Segment Start: Data shown

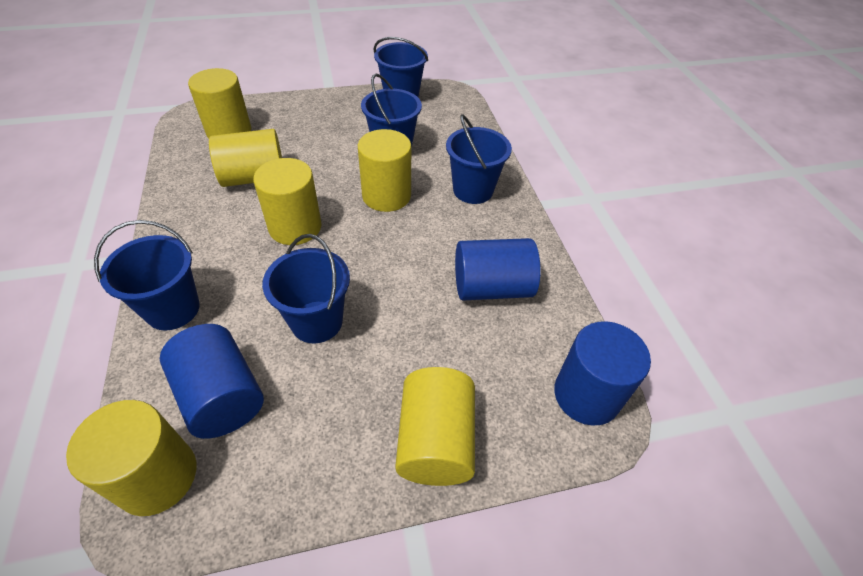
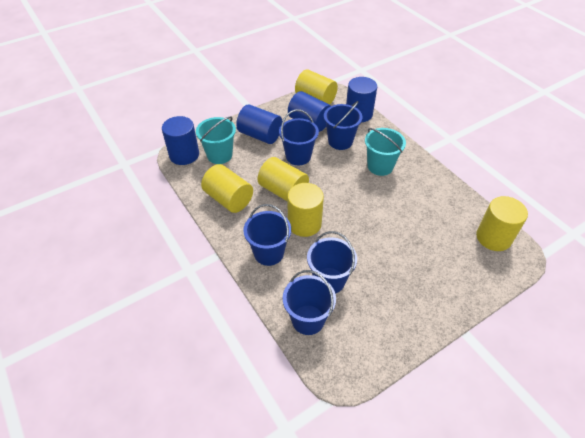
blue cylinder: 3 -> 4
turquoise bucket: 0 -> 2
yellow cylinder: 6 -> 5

Segment End: Data shown

### What you are asked to do:
Leave the images out and transcribe the remaining data above word for word.

### Task response:
blue cylinder: 3 -> 4
turquoise bucket: 0 -> 2
yellow cylinder: 6 -> 5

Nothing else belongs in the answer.